:: RECORDS FOR THE EXERCISE
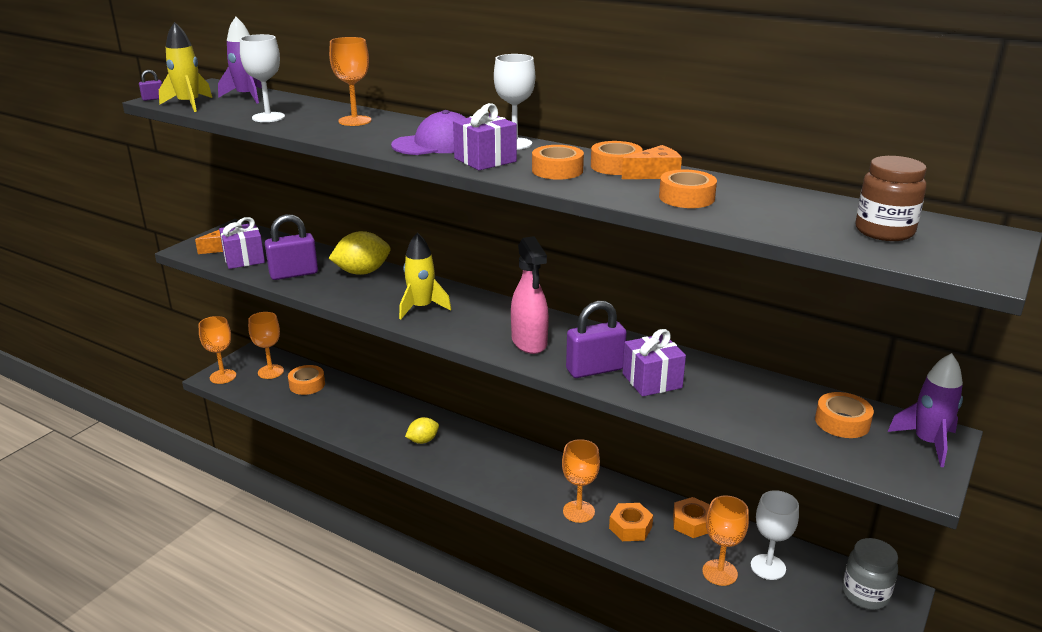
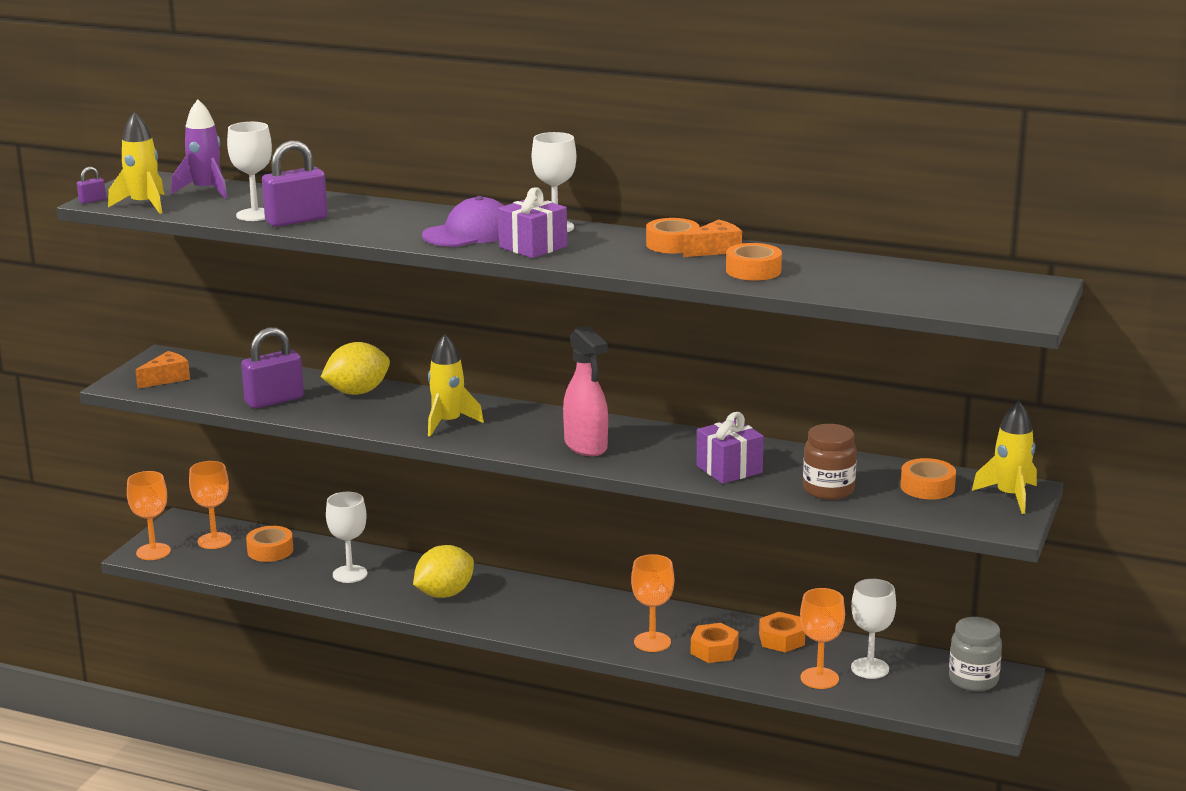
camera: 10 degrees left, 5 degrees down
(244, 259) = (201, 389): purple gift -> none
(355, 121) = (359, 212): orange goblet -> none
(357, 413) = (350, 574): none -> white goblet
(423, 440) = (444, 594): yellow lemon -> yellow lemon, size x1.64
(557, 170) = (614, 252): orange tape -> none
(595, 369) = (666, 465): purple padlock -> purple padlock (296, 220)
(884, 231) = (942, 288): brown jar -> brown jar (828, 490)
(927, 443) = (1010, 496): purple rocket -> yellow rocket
::::
§ ACTIVITY: All lines with the word "goblet" need to be copied from the data above.

§ FINAL ANSWER:
(355, 121) = (359, 212): orange goblet -> none
(357, 413) = (350, 574): none -> white goblet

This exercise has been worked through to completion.